* Begin Dataset records *
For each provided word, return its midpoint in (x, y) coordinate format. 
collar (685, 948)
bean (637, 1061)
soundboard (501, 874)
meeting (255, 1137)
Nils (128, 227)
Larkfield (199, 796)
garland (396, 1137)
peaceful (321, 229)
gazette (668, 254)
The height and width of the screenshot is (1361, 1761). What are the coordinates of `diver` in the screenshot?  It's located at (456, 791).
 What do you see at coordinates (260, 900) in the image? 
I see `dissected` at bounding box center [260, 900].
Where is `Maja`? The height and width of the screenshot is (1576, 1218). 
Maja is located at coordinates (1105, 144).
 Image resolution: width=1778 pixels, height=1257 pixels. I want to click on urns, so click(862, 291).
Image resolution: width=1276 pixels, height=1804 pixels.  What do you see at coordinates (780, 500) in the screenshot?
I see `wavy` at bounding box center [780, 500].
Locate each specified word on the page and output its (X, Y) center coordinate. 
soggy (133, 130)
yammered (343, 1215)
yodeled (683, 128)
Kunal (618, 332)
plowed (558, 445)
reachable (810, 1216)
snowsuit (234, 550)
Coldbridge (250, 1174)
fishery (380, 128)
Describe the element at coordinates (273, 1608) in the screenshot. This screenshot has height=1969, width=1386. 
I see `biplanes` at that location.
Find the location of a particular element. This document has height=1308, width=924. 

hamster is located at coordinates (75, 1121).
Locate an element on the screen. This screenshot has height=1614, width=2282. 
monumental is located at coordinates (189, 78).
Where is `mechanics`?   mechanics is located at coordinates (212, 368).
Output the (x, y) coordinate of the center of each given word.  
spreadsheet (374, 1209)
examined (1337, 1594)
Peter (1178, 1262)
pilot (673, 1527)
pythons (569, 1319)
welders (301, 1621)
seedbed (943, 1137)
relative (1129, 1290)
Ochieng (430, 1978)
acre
* End Dataset records *
Exercise objective: Swap every "word" in the material above for "term", and write the material out again with everything else left as it is.

Written answer:
For each provided term, return its midpoint in (x, y) coordinate format. 
collar (685, 948)
bean (637, 1061)
soundboard (501, 874)
meeting (255, 1137)
Nils (128, 227)
Larkfield (199, 796)
garland (396, 1137)
peaceful (321, 229)
gazette (668, 254)
The height and width of the screenshot is (1361, 1761). What are the coordinates of `diver` in the screenshot?  It's located at (456, 791).
 What do you see at coordinates (260, 900) in the image? 
I see `dissected` at bounding box center [260, 900].
Where is `Maja`? The height and width of the screenshot is (1576, 1218). 
Maja is located at coordinates (1105, 144).
 Image resolution: width=1778 pixels, height=1257 pixels. I want to click on urns, so click(862, 291).
Image resolution: width=1276 pixels, height=1804 pixels.  What do you see at coordinates (780, 500) in the screenshot?
I see `wavy` at bounding box center [780, 500].
Locate each specified term on the page and output its (X, Y) center coordinate. 
soggy (133, 130)
yammered (343, 1215)
yodeled (683, 128)
Kunal (618, 332)
plowed (558, 445)
reachable (810, 1216)
snowsuit (234, 550)
Coldbridge (250, 1174)
fishery (380, 128)
Describe the element at coordinates (273, 1608) in the screenshot. This screenshot has height=1969, width=1386. 
I see `biplanes` at that location.
Find the location of a particular element. This document has height=1308, width=924. 

hamster is located at coordinates (75, 1121).
Locate an element on the screen. This screenshot has height=1614, width=2282. 
monumental is located at coordinates (189, 78).
Where is `mechanics`?   mechanics is located at coordinates (212, 368).
Output the (x, y) coordinate of the center of each given term.  
spreadsheet (374, 1209)
examined (1337, 1594)
Peter (1178, 1262)
pilot (673, 1527)
pythons (569, 1319)
welders (301, 1621)
seedbed (943, 1137)
relative (1129, 1290)
Ochieng (430, 1978)
acre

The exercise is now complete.